═════ SOURCE MATERIAL ═════

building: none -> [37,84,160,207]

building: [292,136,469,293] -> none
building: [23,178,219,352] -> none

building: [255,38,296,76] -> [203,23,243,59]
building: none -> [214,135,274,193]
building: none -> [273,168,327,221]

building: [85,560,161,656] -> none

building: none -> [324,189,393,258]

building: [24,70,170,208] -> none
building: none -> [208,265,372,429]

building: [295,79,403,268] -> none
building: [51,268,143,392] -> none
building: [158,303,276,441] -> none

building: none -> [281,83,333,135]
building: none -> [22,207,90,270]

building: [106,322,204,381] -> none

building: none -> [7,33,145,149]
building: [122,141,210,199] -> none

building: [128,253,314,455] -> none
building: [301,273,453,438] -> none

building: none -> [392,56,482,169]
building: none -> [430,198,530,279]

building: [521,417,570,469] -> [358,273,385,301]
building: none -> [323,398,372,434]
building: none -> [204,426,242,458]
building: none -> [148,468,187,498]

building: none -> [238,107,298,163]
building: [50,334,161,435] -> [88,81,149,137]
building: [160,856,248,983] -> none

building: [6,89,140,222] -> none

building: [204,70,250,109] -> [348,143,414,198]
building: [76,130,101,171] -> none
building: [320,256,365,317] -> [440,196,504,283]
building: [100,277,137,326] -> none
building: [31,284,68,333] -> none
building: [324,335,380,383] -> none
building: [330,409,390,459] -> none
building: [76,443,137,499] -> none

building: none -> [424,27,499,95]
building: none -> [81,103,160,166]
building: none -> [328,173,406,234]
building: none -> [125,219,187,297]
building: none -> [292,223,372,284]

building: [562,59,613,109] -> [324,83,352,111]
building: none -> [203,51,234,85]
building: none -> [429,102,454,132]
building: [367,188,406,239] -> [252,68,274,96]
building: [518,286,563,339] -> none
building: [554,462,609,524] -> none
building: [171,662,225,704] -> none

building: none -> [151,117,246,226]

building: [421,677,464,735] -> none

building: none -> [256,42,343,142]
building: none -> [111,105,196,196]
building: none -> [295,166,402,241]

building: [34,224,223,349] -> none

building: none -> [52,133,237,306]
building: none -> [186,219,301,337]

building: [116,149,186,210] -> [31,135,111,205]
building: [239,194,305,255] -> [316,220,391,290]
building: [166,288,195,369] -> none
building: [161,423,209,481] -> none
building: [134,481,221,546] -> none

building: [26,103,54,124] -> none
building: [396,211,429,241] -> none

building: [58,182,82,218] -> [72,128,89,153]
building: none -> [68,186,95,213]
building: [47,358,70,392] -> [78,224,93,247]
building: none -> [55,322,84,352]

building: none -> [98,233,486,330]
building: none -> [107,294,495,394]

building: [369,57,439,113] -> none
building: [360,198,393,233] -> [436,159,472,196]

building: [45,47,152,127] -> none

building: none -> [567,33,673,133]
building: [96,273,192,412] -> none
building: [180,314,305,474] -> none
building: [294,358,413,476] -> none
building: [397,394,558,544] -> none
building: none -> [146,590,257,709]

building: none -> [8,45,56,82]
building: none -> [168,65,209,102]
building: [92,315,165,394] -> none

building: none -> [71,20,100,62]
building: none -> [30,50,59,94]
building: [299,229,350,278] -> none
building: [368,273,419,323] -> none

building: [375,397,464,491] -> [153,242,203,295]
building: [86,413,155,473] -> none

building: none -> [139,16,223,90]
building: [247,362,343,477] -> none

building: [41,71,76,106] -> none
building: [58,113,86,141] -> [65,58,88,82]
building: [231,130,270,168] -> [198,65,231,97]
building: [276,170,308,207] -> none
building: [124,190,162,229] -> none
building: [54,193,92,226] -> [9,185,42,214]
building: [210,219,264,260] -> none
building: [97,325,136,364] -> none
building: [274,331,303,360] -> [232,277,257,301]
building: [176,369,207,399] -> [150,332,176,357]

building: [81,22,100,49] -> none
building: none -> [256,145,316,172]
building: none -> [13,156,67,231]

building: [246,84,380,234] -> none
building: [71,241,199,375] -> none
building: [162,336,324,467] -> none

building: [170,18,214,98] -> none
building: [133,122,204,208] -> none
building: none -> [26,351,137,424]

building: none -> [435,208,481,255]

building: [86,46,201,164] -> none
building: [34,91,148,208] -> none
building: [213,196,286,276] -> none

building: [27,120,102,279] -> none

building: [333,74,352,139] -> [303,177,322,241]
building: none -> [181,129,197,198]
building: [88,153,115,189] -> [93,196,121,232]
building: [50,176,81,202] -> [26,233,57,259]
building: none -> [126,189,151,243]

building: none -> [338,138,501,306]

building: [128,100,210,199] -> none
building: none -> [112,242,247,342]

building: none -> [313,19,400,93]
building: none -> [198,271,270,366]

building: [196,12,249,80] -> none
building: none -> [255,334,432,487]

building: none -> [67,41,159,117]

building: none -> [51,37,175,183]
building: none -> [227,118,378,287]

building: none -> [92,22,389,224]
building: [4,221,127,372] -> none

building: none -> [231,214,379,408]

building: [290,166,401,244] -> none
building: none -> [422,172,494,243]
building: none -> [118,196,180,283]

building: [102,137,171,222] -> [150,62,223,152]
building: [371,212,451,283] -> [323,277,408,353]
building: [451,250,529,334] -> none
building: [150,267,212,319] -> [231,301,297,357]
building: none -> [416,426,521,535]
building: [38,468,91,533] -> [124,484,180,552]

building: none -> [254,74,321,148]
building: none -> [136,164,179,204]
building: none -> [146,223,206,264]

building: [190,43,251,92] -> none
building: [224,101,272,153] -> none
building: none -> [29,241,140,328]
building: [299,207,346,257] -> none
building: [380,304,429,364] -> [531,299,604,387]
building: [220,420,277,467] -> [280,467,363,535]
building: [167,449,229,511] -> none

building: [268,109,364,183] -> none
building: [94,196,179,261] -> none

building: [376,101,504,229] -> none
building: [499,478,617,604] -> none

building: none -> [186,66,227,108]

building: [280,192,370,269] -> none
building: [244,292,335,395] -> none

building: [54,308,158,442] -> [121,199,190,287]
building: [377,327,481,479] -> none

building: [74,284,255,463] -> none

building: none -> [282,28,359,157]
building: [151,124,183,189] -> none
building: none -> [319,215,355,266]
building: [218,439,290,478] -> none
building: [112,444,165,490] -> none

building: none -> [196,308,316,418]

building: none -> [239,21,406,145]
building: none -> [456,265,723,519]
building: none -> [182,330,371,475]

═════

Exactly as written, please reproduce the lines from the first line of the data to the line containing "building: [295,79,403,268] -> none", inclusive, and nothing else.

building: none -> [37,84,160,207]

building: [292,136,469,293] -> none
building: [23,178,219,352] -> none

building: [255,38,296,76] -> [203,23,243,59]
building: none -> [214,135,274,193]
building: none -> [273,168,327,221]

building: [85,560,161,656] -> none

building: none -> [324,189,393,258]

building: [24,70,170,208] -> none
building: none -> [208,265,372,429]

building: [295,79,403,268] -> none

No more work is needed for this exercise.